EXERCISE PROMPT — Rewrite the lines below with "Madrid" changed to "Lisbon" everywhere and nothing else altered, and omit the pictures.

RECORDS PROVIDED —
● ● ● ● ●
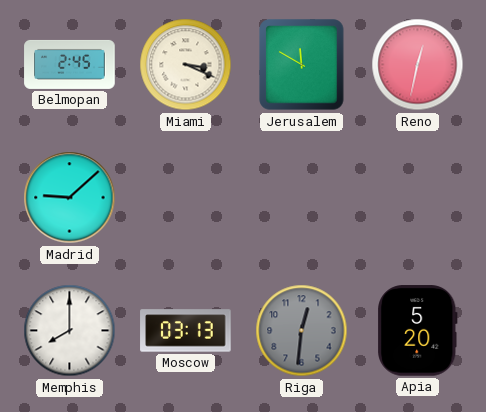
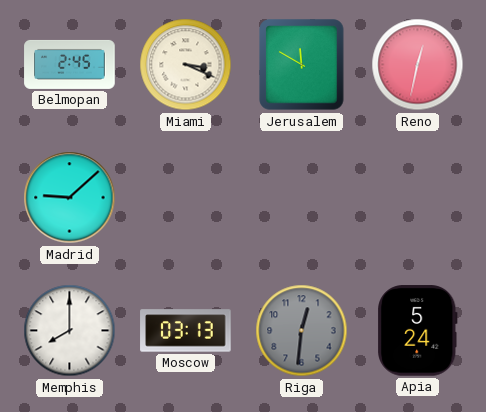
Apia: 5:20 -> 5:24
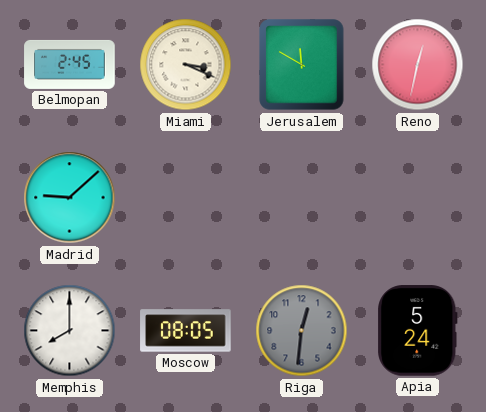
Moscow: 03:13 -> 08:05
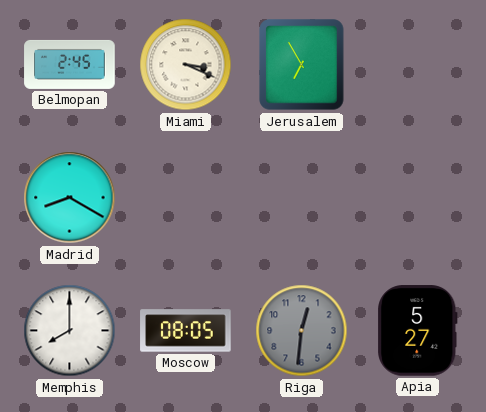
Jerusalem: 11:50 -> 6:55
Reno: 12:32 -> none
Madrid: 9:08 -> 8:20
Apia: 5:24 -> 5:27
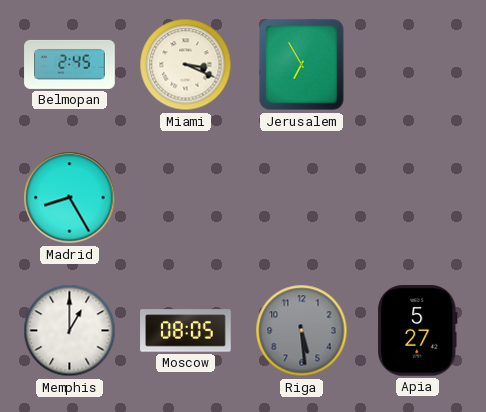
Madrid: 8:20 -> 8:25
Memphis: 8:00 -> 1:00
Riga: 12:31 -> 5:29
● ● ● ● ●
SOLUTION TO THE PROBLEM —
Apia: 5:20 -> 5:24
Moscow: 03:13 -> 08:05
Jerusalem: 11:50 -> 6:55
Reno: 12:32 -> none
Lisbon: 9:08 -> 8:20
Apia: 5:24 -> 5:27
Lisbon: 8:20 -> 8:25
Memphis: 8:00 -> 1:00
Riga: 12:31 -> 5:29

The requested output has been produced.